■ **WHAT IS BEING ASKED**: Whenever a line below includes the string "none", show it.

■ **EXTRACTED MATERIAL**:

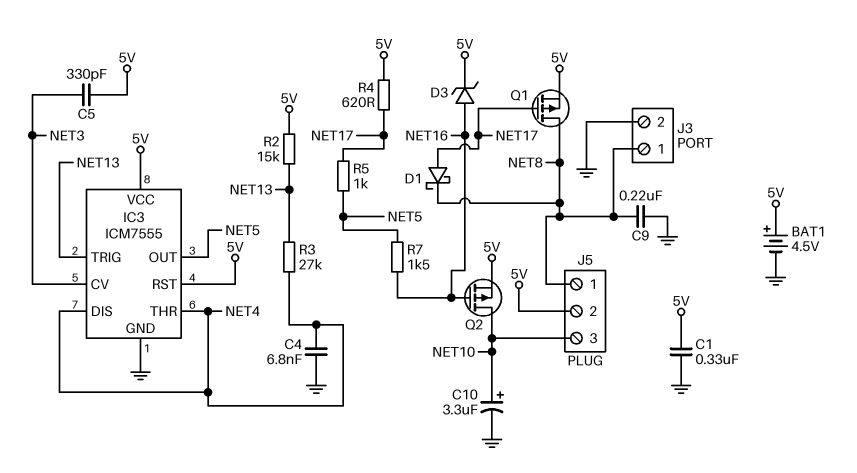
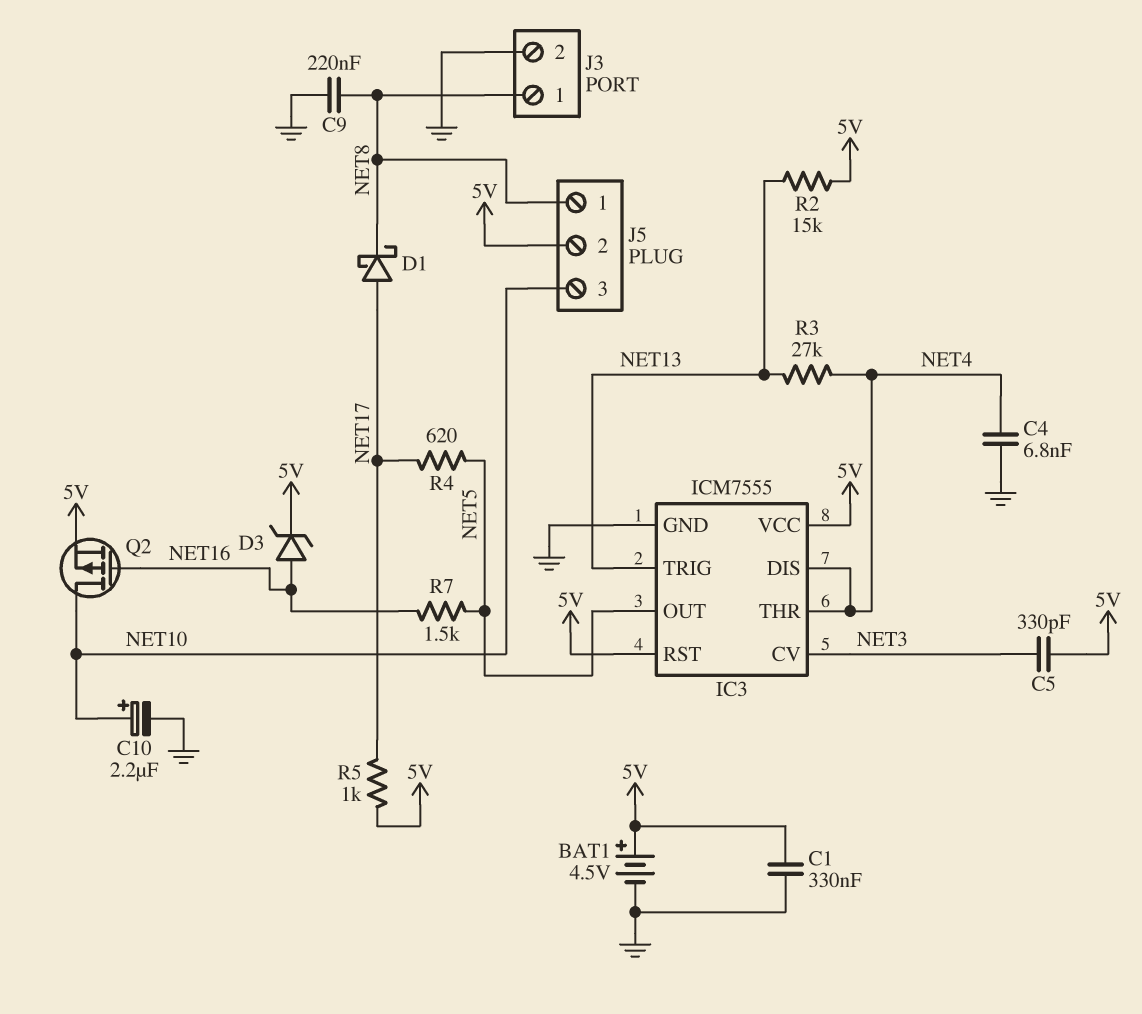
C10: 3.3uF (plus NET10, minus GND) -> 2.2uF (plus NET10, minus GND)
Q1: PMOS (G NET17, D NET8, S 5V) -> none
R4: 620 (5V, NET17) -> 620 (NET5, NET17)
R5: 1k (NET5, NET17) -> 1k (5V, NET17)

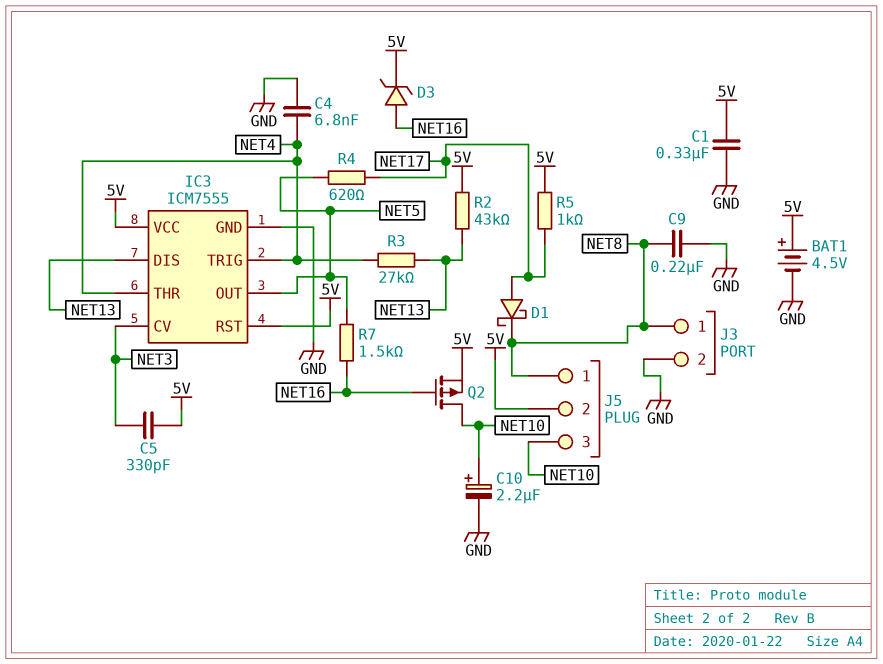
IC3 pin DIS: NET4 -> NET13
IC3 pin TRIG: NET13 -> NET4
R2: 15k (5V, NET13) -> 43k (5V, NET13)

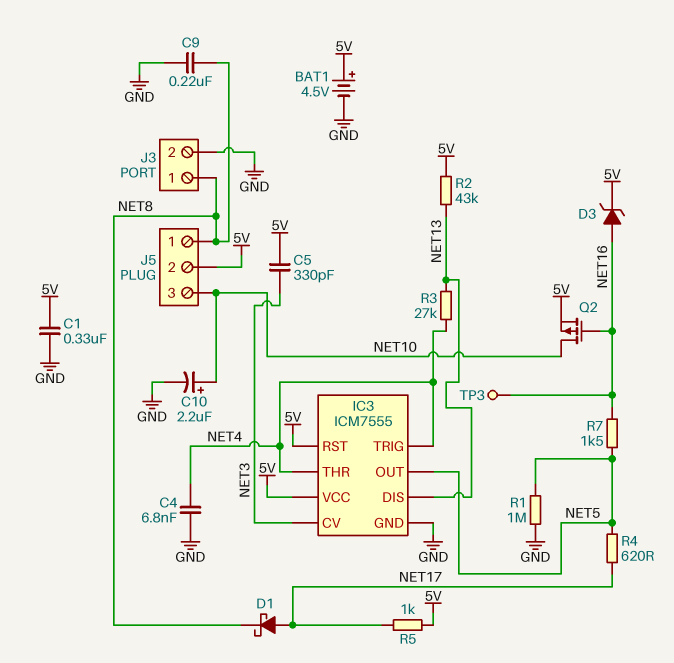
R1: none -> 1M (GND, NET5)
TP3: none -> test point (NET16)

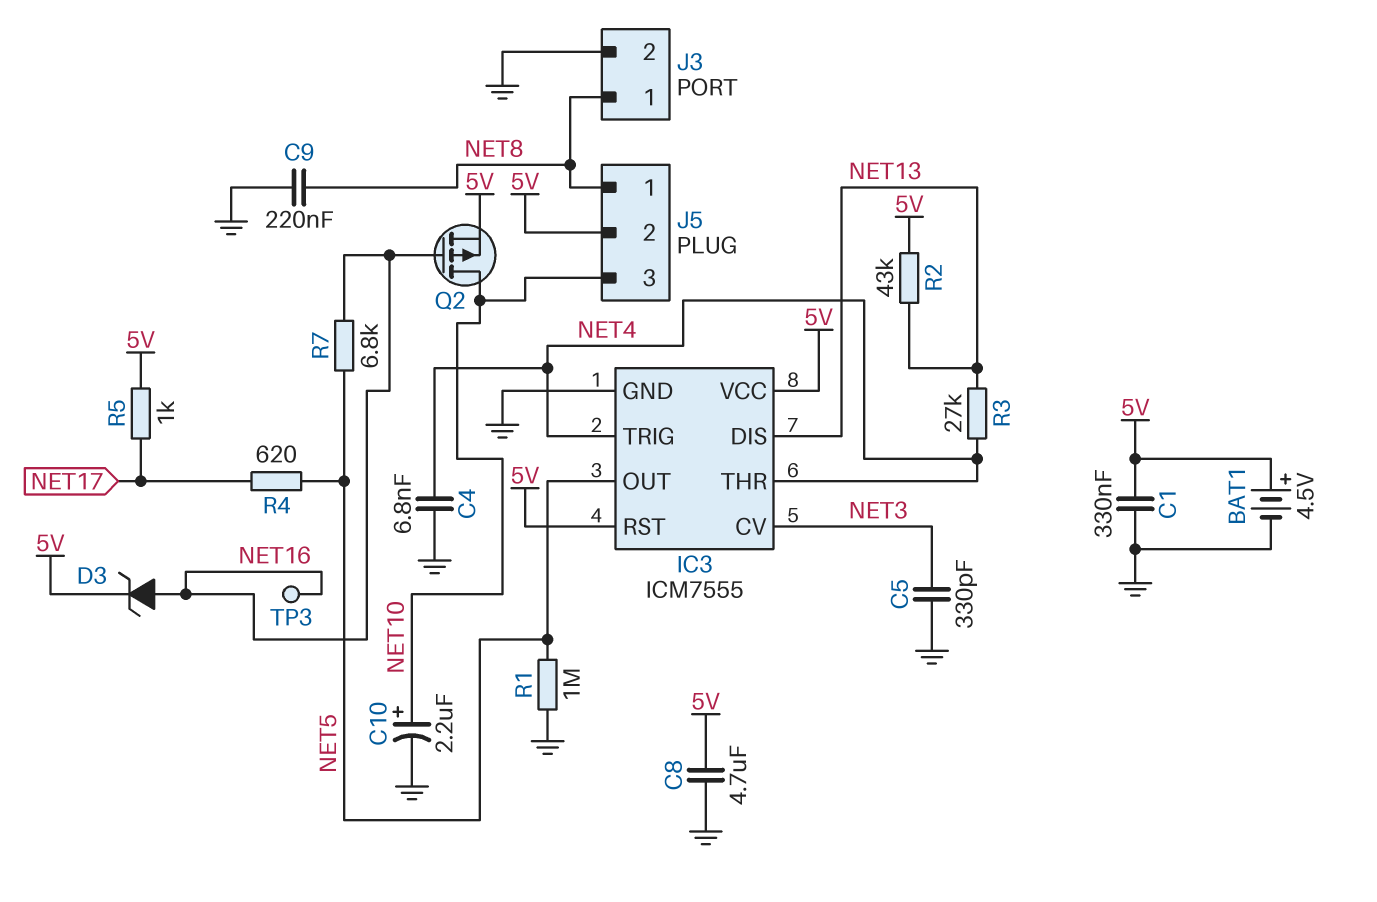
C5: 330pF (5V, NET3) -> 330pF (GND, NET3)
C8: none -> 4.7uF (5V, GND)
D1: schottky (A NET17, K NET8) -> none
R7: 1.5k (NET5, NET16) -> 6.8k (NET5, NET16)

■ **RESPONSE TO THE TASK**:
Q1: PMOS (G NET17, D NET8, S 5V) -> none
R1: none -> 1M (GND, NET5)
TP3: none -> test point (NET16)
C8: none -> 4.7uF (5V, GND)
D1: schottky (A NET17, K NET8) -> none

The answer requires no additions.